## What the task requires
Leaving out every picture, please repeat exactly the line that contains "MATRIX2 pin CS: MI -> MO" and each line after it through the final line below.
[[ Data to examine, beginning ]]
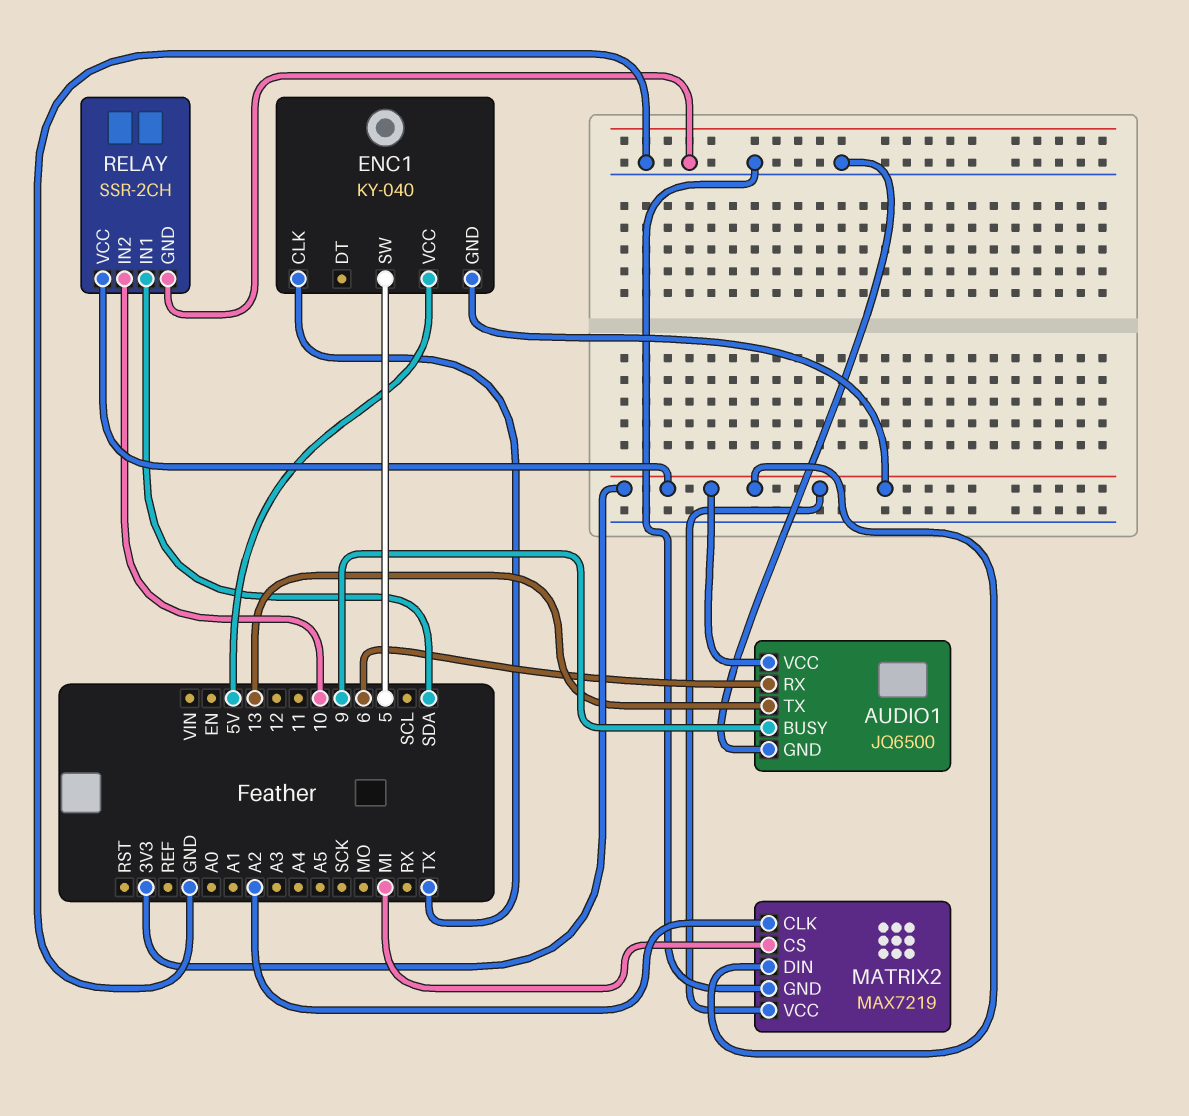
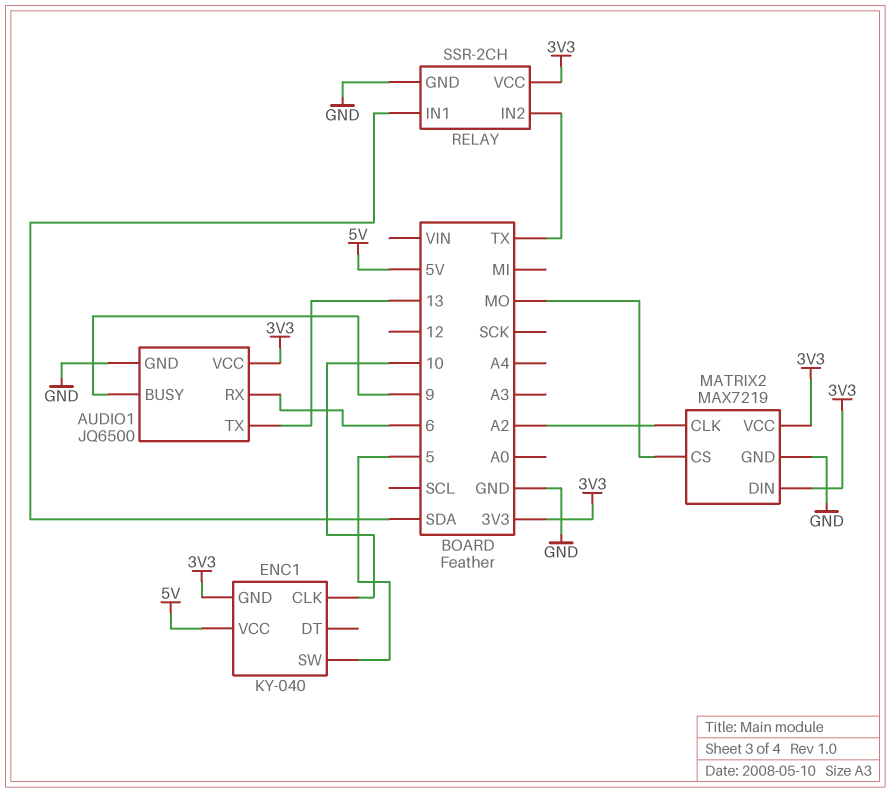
ENC1 pin CLK: TX -> 10
MATRIX2 pin CS: MI -> MO
RELAY pin IN2: 10 -> TX

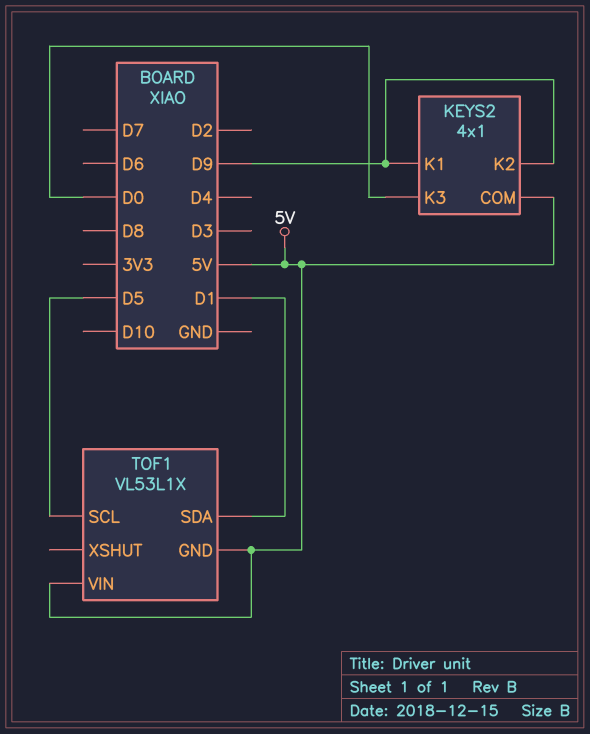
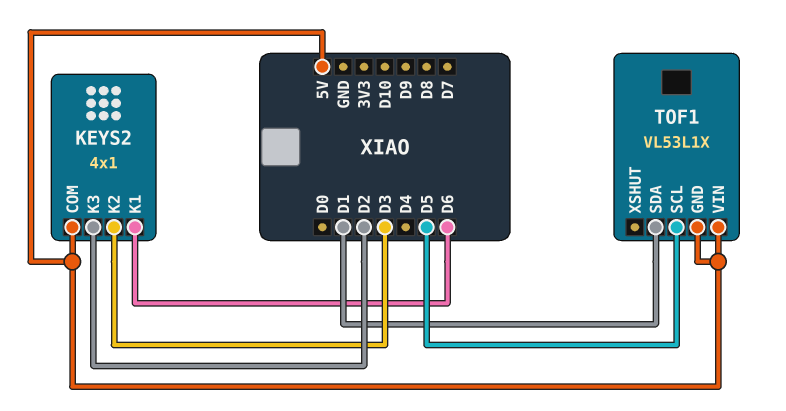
KEYS2 pin K1: D9 -> D6
KEYS2 pin K2: D9 -> D3
KEYS2 pin K3: D0 -> D2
[[ Data to examine, end ]]
## Answer to the problem
MATRIX2 pin CS: MI -> MO
RELAY pin IN2: 10 -> TX

KEYS2 pin K1: D9 -> D6
KEYS2 pin K2: D9 -> D3
KEYS2 pin K3: D0 -> D2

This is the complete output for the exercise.